Please copy exactly the line containing "MIC2 pin OUT: C15 -> B0" and every line after it, through the last line of the records below, leaving out all pictures.

------ Supplied material ------

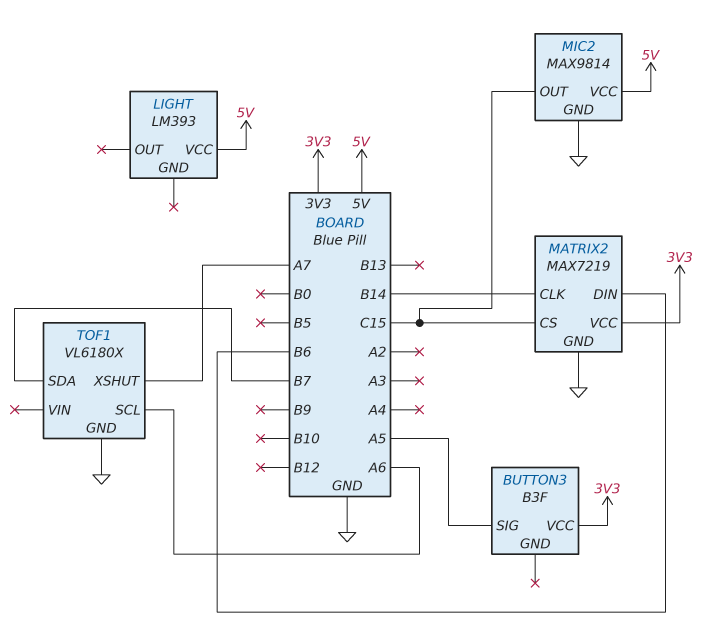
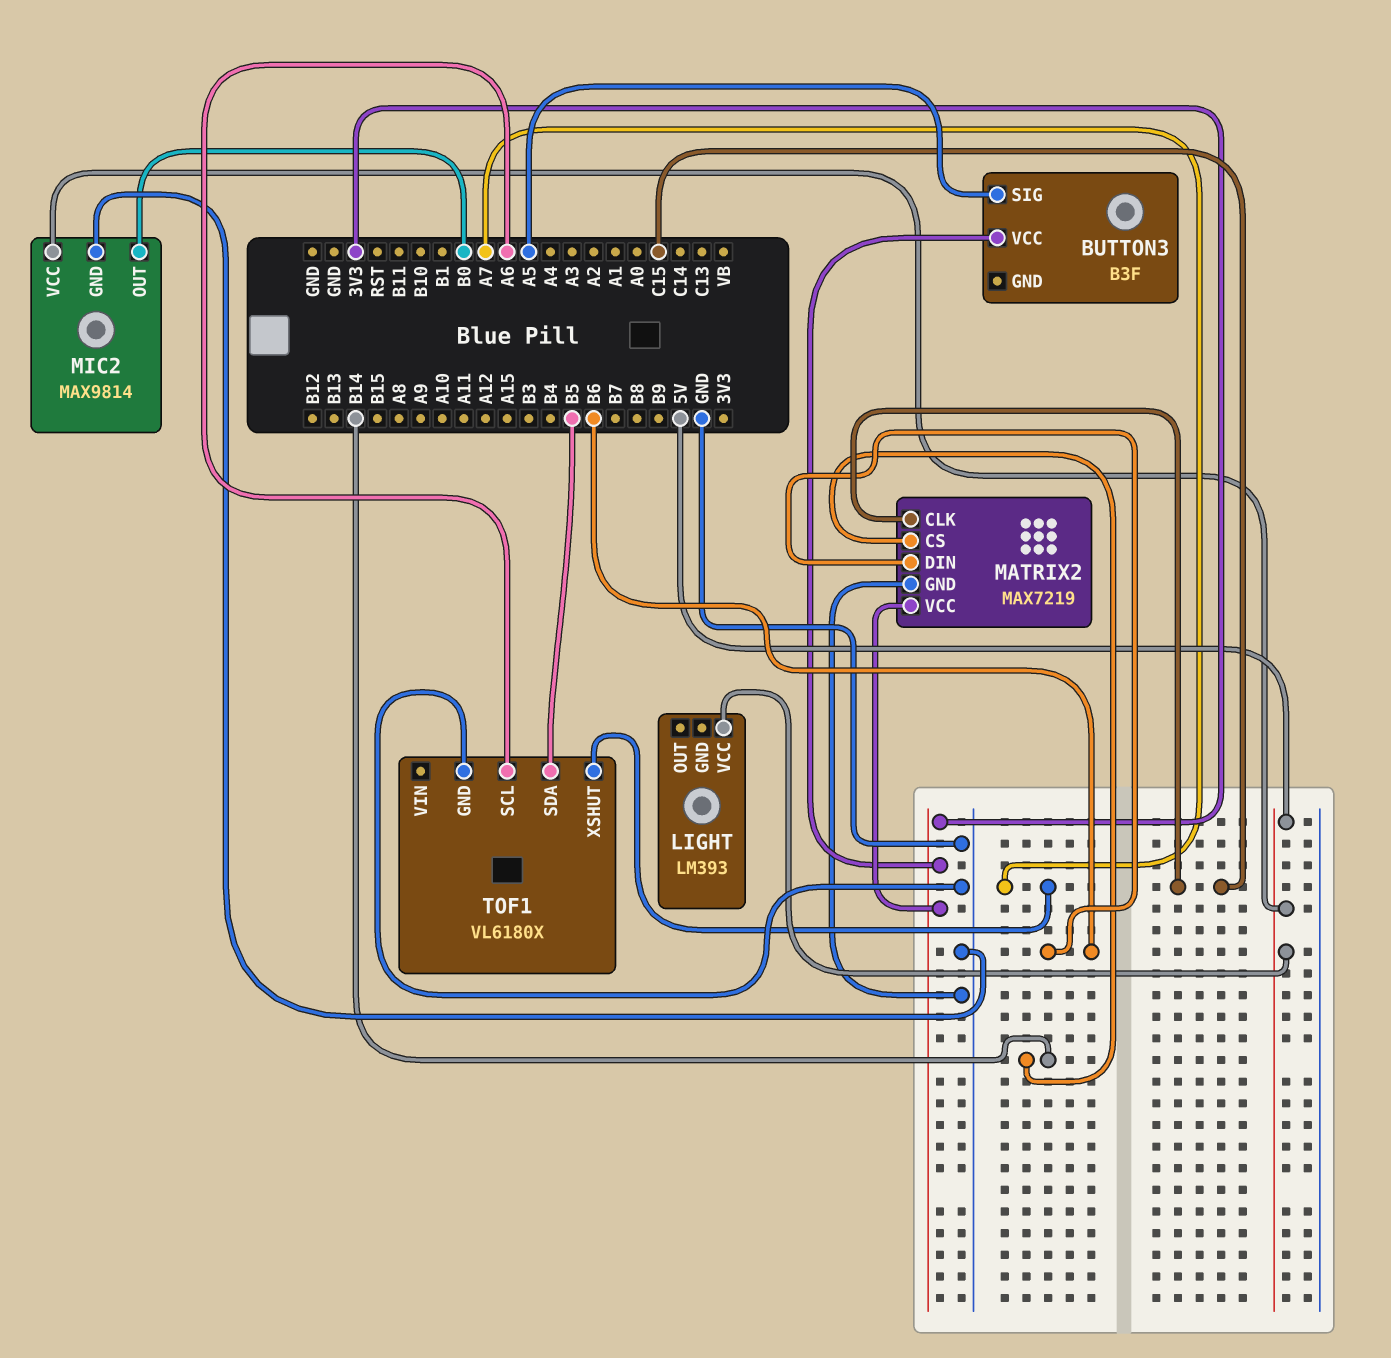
MATRIX2 pin CLK: B14 -> C15
MATRIX2 pin CS: C15 -> B14
MIC2 pin OUT: C15 -> B0
TOF1 pin SDA: B7 -> B5

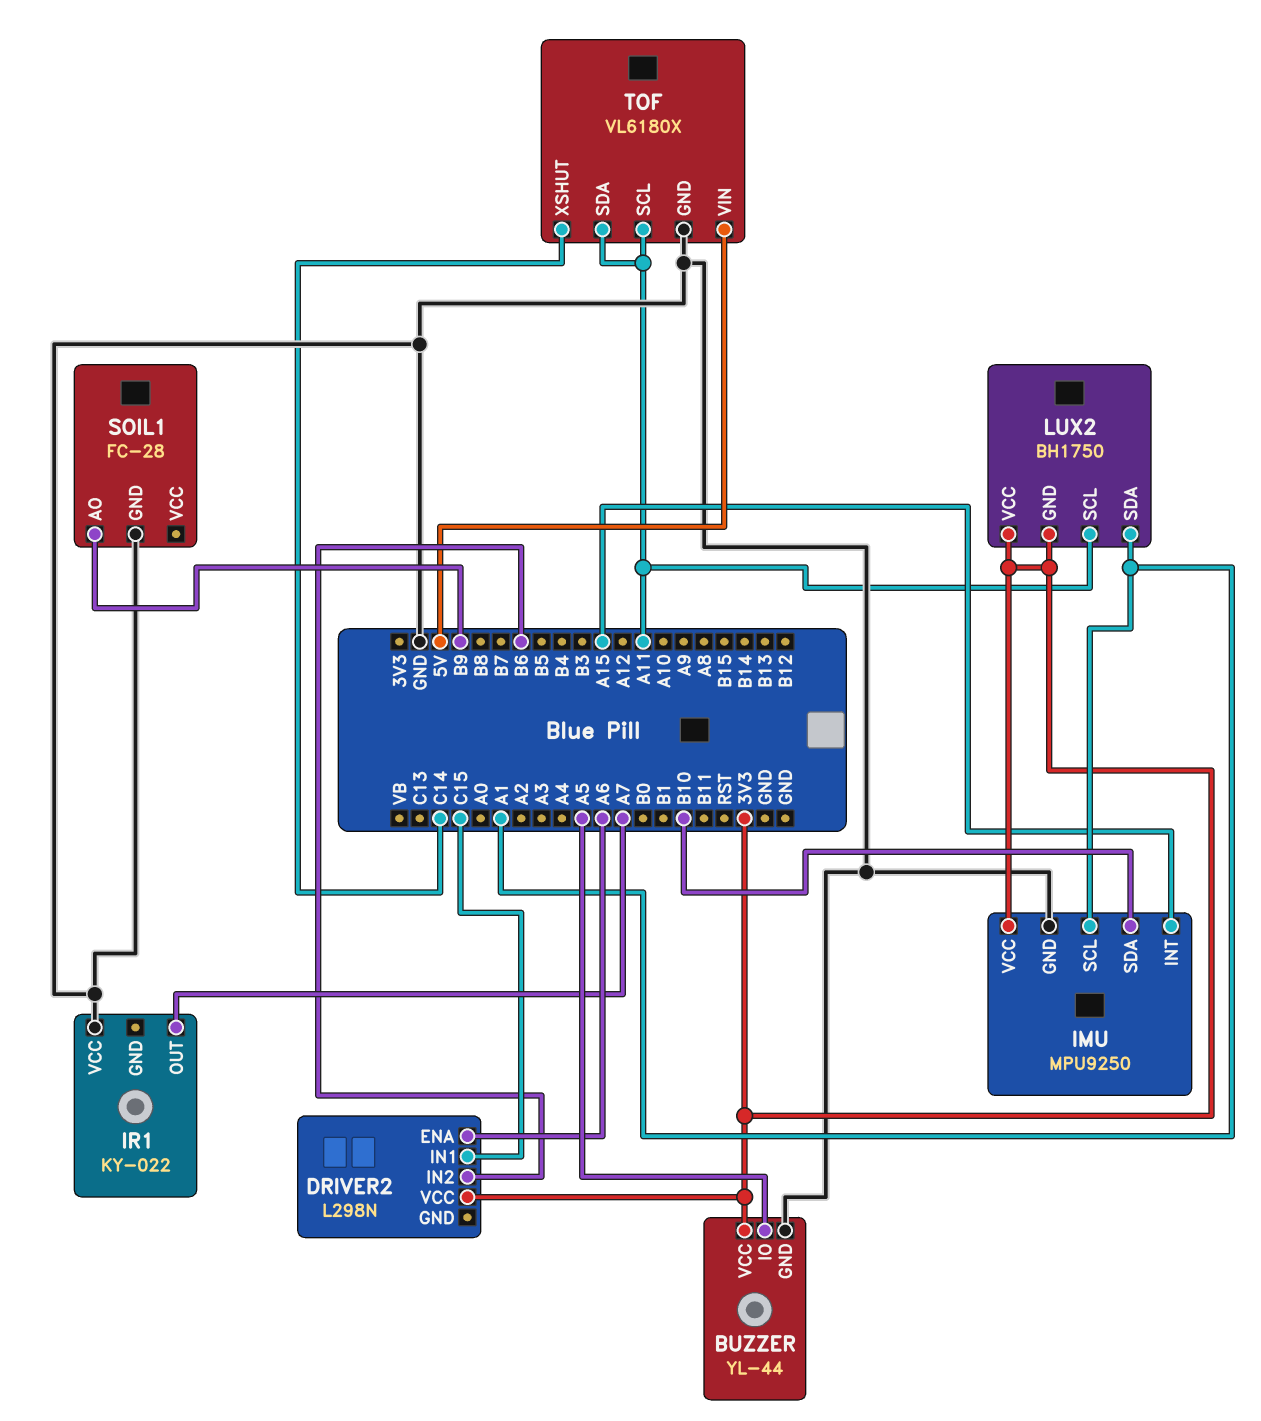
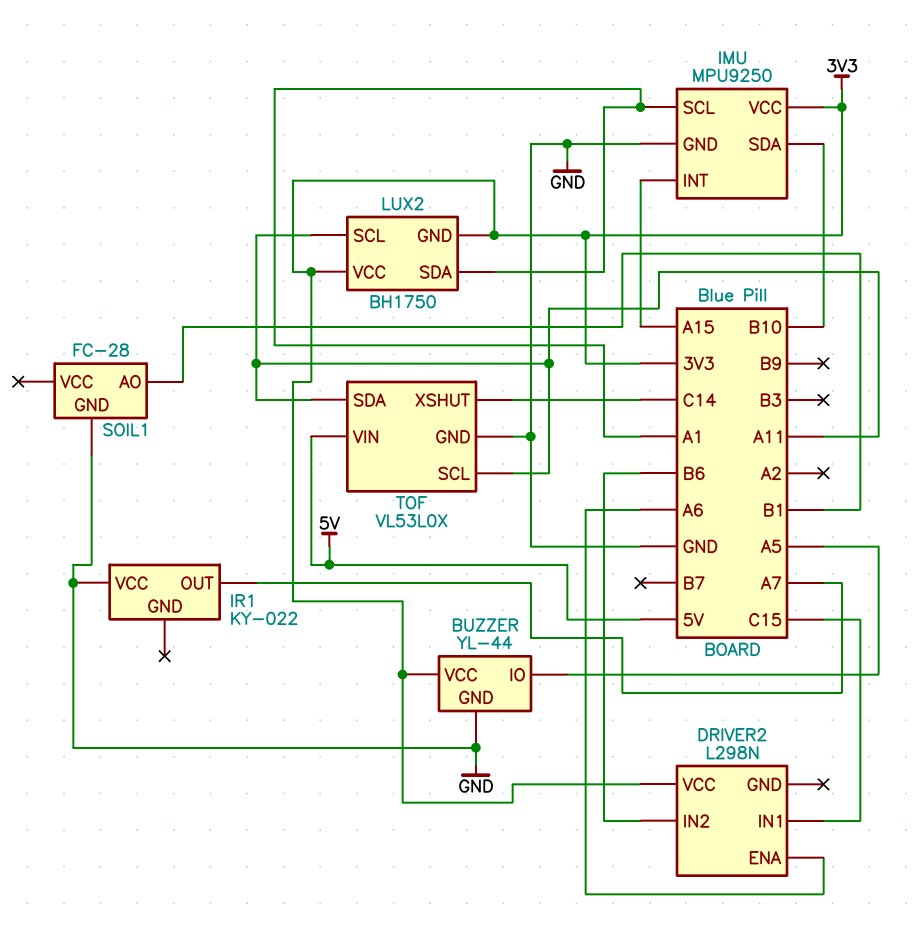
SOIL1 pin AO: B9 -> B1
TOF: VL6180X -> VL53L0X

------

◆ **Result**:
MIC2 pin OUT: C15 -> B0
TOF1 pin SDA: B7 -> B5

SOIL1 pin AO: B9 -> B1
TOF: VL6180X -> VL53L0X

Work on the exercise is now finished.